● **What to work on**:
Please produce an exact copy of only the lines from the one with "building: [50,190,85,231] ->" through the last one of the material, without pictures.

■ ■ ■ ■ ■ ■ ■

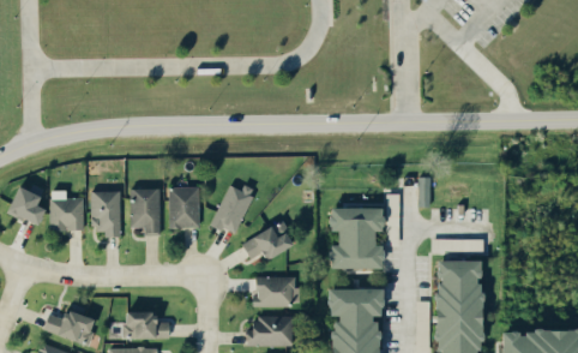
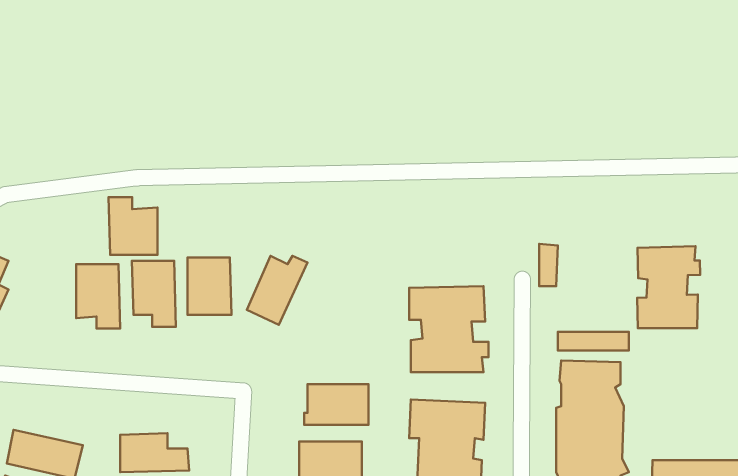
building: none -> [637,246,700,328]
building: [50,190,85,231] -> [109,197,158,255]
building: [241,222,291,259] -> none

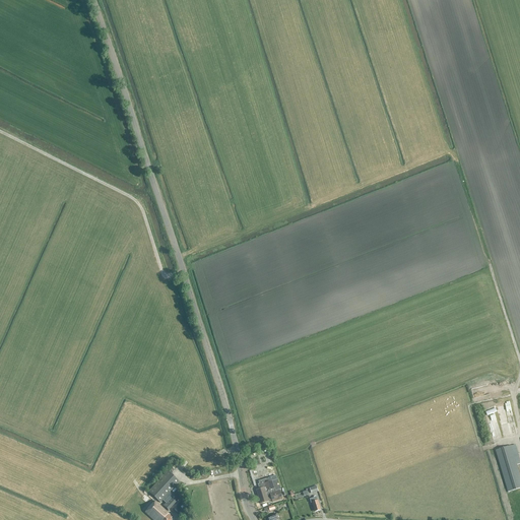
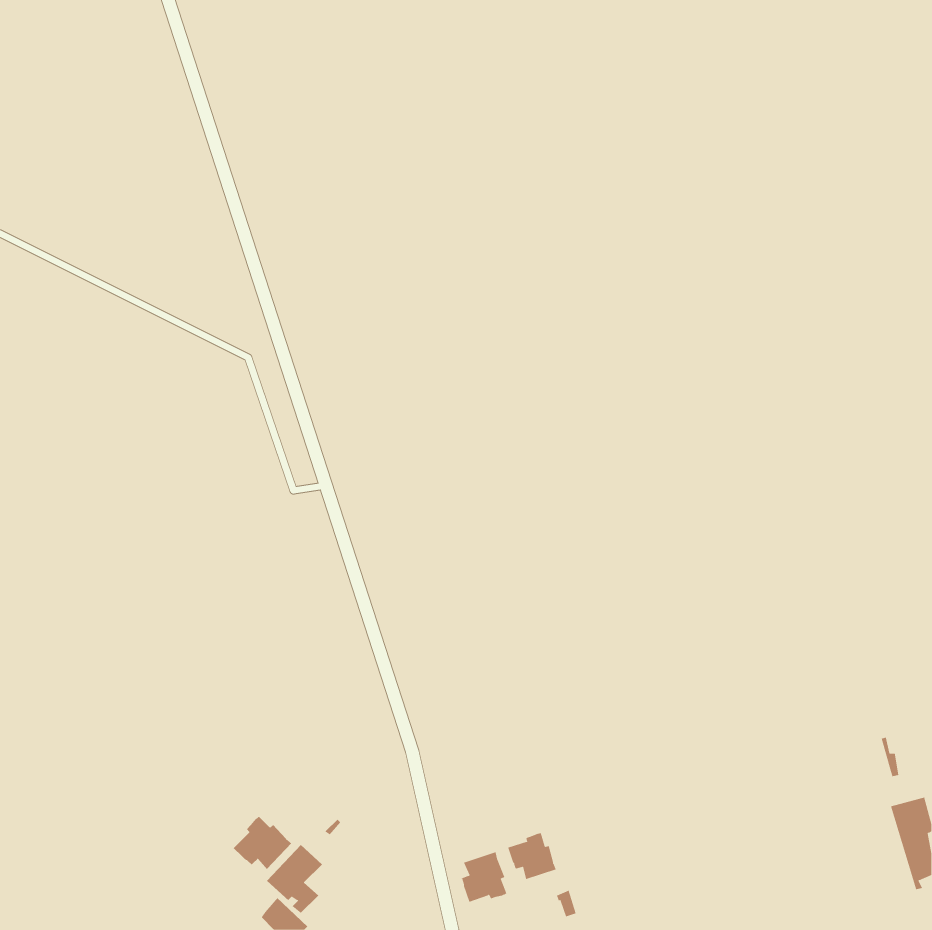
building: none -> [233,816,292,870]
building: none -> [507,832,556,880]

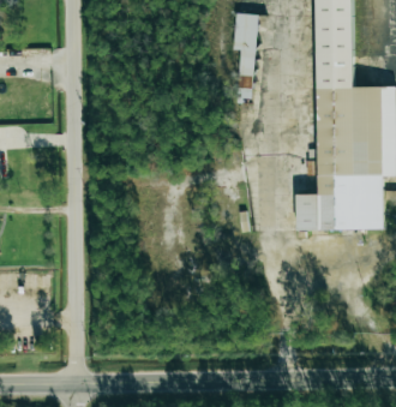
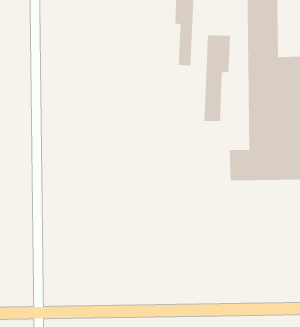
building: none -> [204,34,231,122]

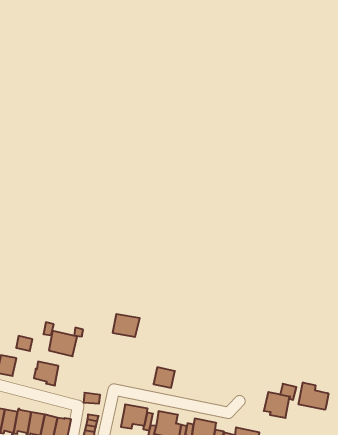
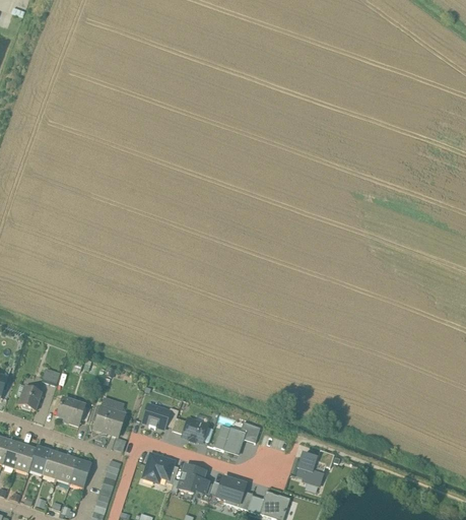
building: [113,314,140,337] -> [140,402,171,429]
building: [49,331,77,356] -> [93,406,125,436]
building: none -> [213,424,246,455]
building: [299,382,328,410] -> none

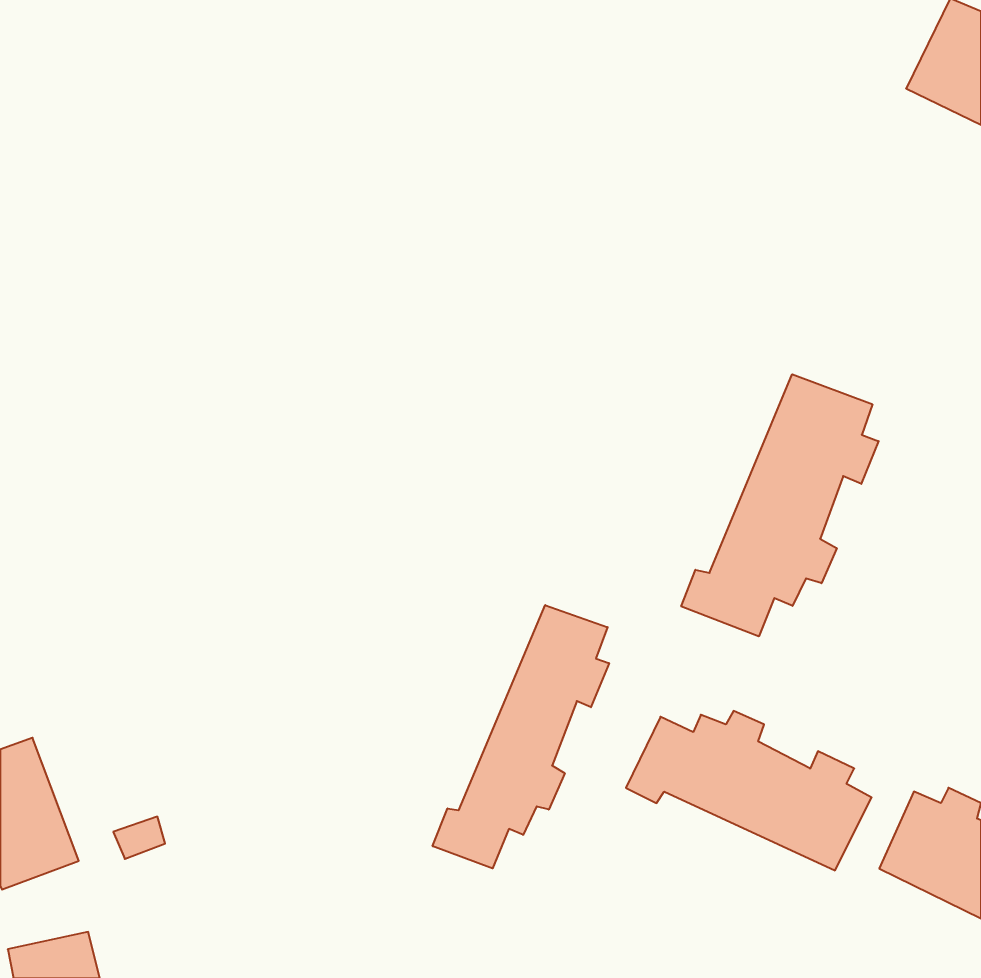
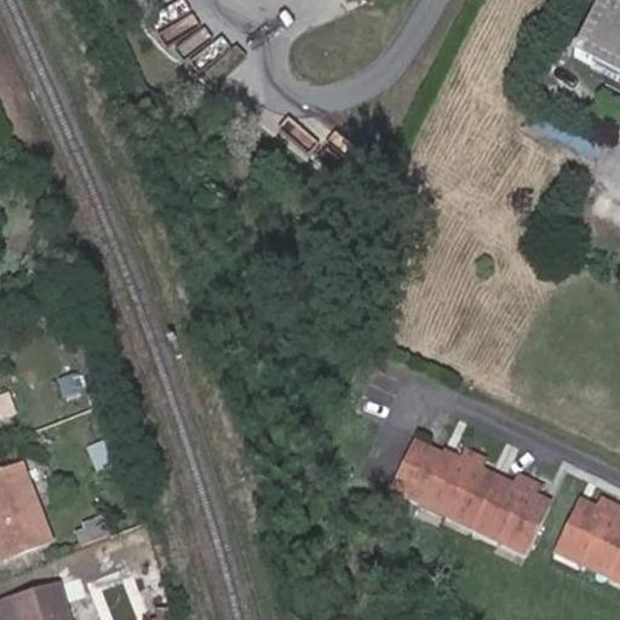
building: [681,374,879,636] -> none
building: [433,605,609,868] -> none

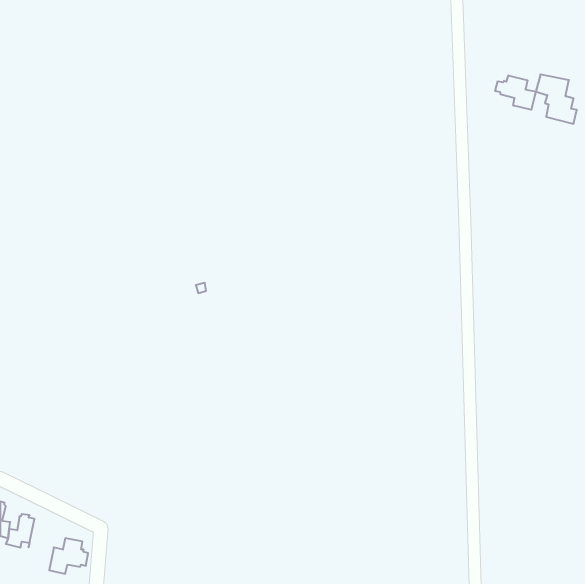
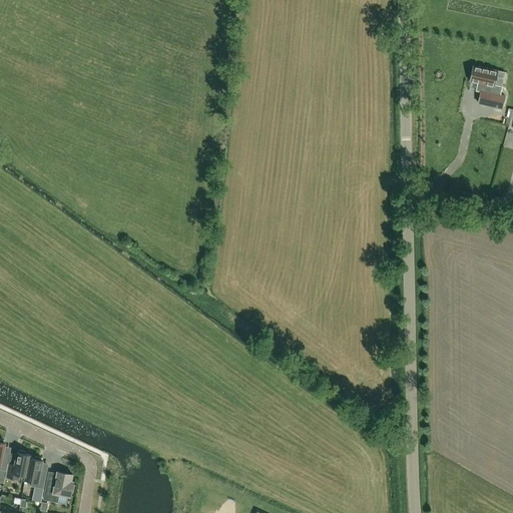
building: [495,75,536,110] -> none
building: none -> [25,455,46,490]

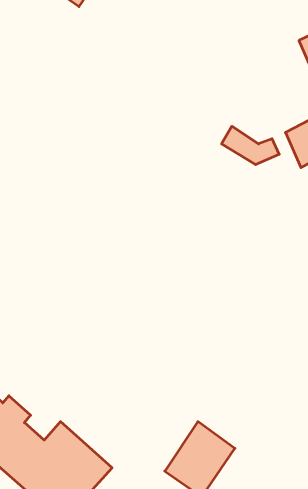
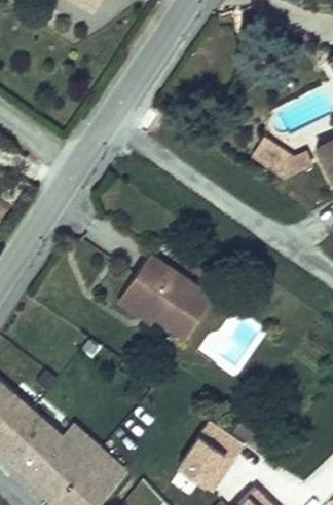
building: none -> [110,260,208,346]

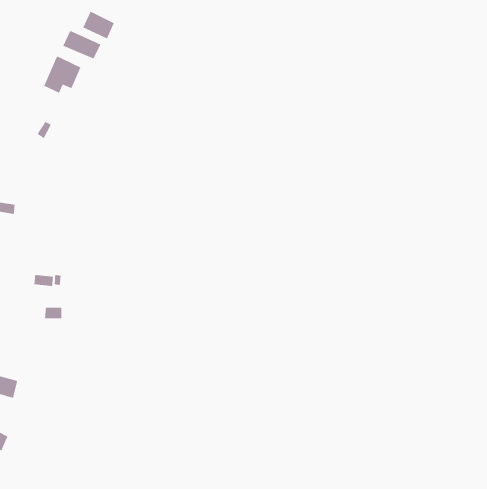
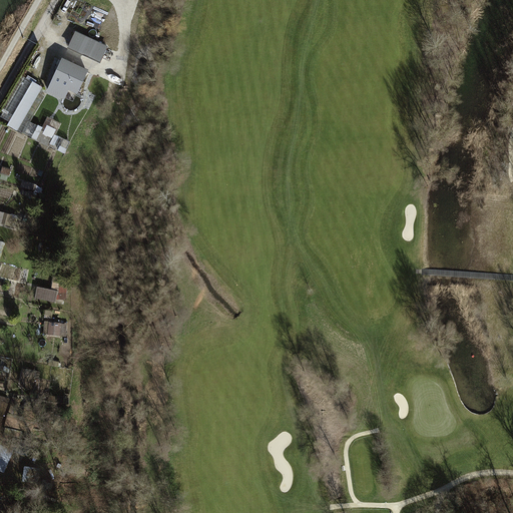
building: [82,11,115,39] -> none
building: none -> [7,79,45,133]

■ ■ ■ ■ ■ ■ ■

● **Completed task**:
building: [50,190,85,231] -> [109,197,158,255]
building: [241,222,291,259] -> none

building: none -> [233,816,292,870]
building: none -> [507,832,556,880]

building: none -> [204,34,231,122]

building: [113,314,140,337] -> [140,402,171,429]
building: [49,331,77,356] -> [93,406,125,436]
building: none -> [213,424,246,455]
building: [299,382,328,410] -> none

building: [681,374,879,636] -> none
building: [433,605,609,868] -> none

building: [495,75,536,110] -> none
building: none -> [25,455,46,490]

building: none -> [110,260,208,346]

building: [82,11,115,39] -> none
building: none -> [7,79,45,133]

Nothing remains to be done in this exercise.